[The data Boundary: Start]

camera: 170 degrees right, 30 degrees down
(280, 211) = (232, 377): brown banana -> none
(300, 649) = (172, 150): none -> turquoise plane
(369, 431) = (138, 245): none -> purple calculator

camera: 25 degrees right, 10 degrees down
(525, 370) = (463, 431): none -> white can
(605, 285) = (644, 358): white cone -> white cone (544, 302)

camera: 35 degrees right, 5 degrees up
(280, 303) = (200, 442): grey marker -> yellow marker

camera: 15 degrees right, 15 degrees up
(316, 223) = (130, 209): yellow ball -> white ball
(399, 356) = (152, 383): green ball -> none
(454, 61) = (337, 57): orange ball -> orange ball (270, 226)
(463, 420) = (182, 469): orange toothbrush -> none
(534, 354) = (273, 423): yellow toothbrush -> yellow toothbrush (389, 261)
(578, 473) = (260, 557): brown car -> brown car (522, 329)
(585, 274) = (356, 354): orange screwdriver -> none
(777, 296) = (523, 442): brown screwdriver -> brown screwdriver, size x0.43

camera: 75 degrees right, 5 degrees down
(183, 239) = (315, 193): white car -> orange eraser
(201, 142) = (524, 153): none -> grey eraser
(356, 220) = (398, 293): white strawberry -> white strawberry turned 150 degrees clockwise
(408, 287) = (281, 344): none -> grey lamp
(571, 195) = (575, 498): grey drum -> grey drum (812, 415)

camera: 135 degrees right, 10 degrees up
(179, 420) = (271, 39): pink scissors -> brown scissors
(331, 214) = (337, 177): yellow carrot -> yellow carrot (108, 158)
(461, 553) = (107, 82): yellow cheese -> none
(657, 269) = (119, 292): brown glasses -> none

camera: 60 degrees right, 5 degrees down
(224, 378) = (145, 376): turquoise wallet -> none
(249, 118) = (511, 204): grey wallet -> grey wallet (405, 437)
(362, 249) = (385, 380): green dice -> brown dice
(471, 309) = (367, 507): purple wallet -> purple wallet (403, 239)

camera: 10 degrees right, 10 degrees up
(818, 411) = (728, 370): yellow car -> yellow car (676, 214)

[The data Boundary: End]

_What is expected_:
Please retype all of the records above exactly as they are.

_Reply_:
camera: 170 degrees right, 30 degrees down
(280, 211) = (232, 377): brown banana -> none
(300, 649) = (172, 150): none -> turquoise plane
(369, 431) = (138, 245): none -> purple calculator

camera: 25 degrees right, 10 degrees down
(525, 370) = (463, 431): none -> white can
(605, 285) = (644, 358): white cone -> white cone (544, 302)

camera: 35 degrees right, 5 degrees up
(280, 303) = (200, 442): grey marker -> yellow marker

camera: 15 degrees right, 15 degrees up
(316, 223) = (130, 209): yellow ball -> white ball
(399, 356) = (152, 383): green ball -> none
(454, 61) = (337, 57): orange ball -> orange ball (270, 226)
(463, 420) = (182, 469): orange toothbrush -> none
(534, 354) = (273, 423): yellow toothbrush -> yellow toothbrush (389, 261)
(578, 473) = (260, 557): brown car -> brown car (522, 329)
(585, 274) = (356, 354): orange screwdriver -> none
(777, 296) = (523, 442): brown screwdriver -> brown screwdriver, size x0.43

camera: 75 degrees right, 5 degrees down
(183, 239) = (315, 193): white car -> orange eraser
(201, 142) = (524, 153): none -> grey eraser
(356, 220) = (398, 293): white strawberry -> white strawberry turned 150 degrees clockwise
(408, 287) = (281, 344): none -> grey lamp
(571, 195) = (575, 498): grey drum -> grey drum (812, 415)

camera: 135 degrees right, 10 degrees up
(179, 420) = (271, 39): pink scissors -> brown scissors
(331, 214) = (337, 177): yellow carrot -> yellow carrot (108, 158)
(461, 553) = (107, 82): yellow cheese -> none
(657, 269) = (119, 292): brown glasses -> none

camera: 60 degrees right, 5 degrees down
(224, 378) = (145, 376): turquoise wallet -> none
(249, 118) = (511, 204): grey wallet -> grey wallet (405, 437)
(362, 249) = (385, 380): green dice -> brown dice
(471, 309) = (367, 507): purple wallet -> purple wallet (403, 239)

camera: 10 degrees right, 10 degrees up
(818, 411) = (728, 370): yellow car -> yellow car (676, 214)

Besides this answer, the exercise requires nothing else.